SOURCE RECORDS:

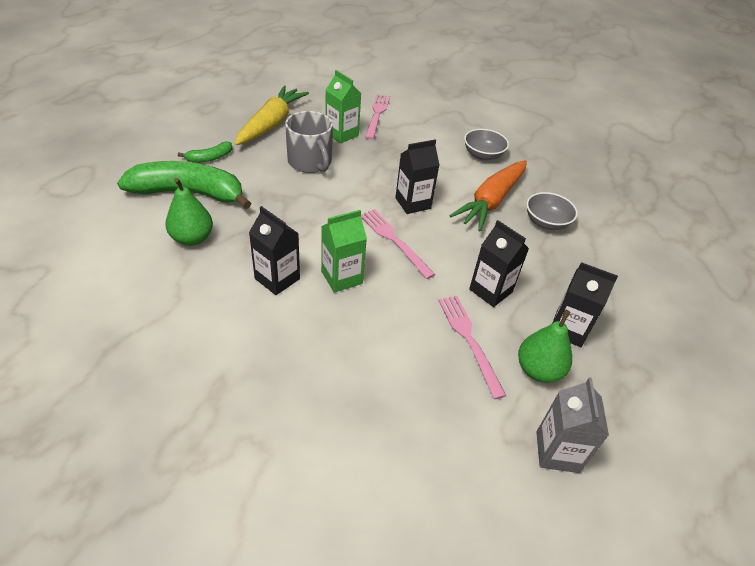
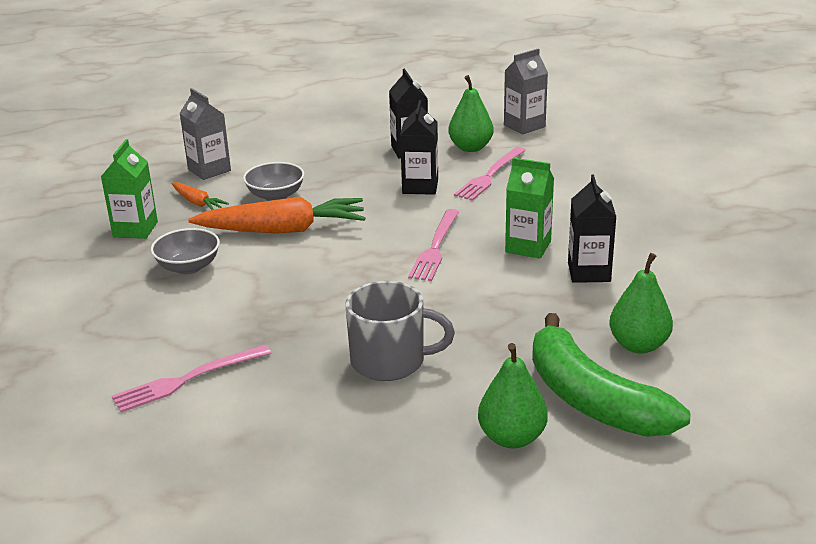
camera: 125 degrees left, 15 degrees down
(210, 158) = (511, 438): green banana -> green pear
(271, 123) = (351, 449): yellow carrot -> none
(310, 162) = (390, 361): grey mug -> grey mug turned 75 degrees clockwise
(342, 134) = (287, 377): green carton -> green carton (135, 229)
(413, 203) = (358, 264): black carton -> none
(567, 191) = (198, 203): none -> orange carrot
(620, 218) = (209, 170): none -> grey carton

--

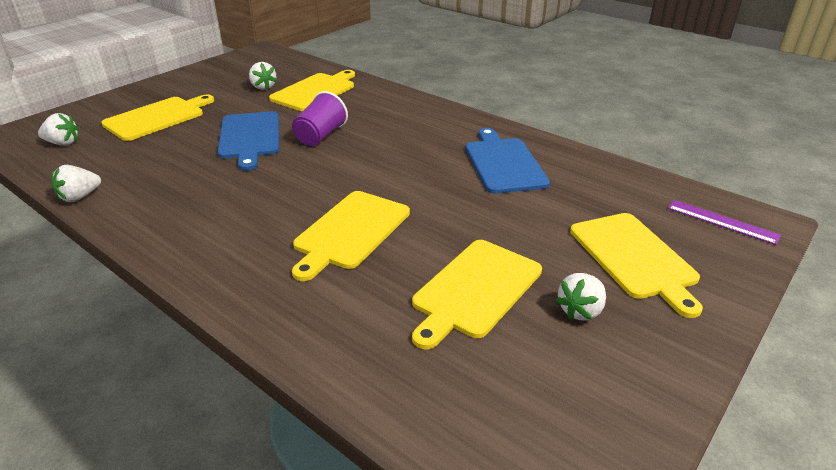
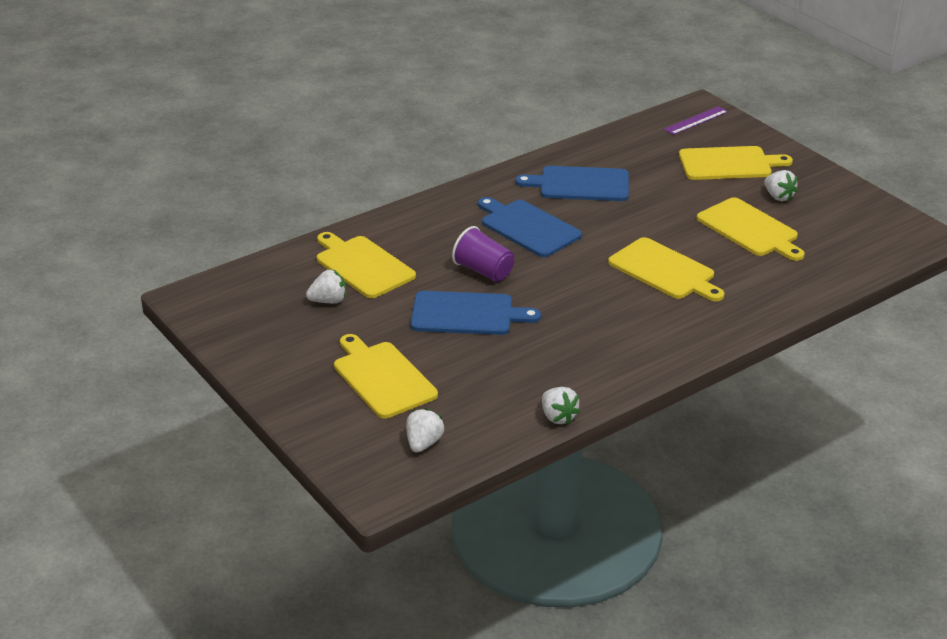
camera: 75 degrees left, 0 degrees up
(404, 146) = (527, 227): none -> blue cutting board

WHAT YOU ARE ASKED TO DO:
In the entries above, the lines from the one bearing "camera: 125 degrees left, 15 degrees down" up to and including the one bearing "(620, 218) = (209, 170): none -> grey carton" should be transcribed exactly; no other line is wanted.

RESULT BELOW:
camera: 125 degrees left, 15 degrees down
(210, 158) = (511, 438): green banana -> green pear
(271, 123) = (351, 449): yellow carrot -> none
(310, 162) = (390, 361): grey mug -> grey mug turned 75 degrees clockwise
(342, 134) = (287, 377): green carton -> green carton (135, 229)
(413, 203) = (358, 264): black carton -> none
(567, 191) = (198, 203): none -> orange carrot
(620, 218) = (209, 170): none -> grey carton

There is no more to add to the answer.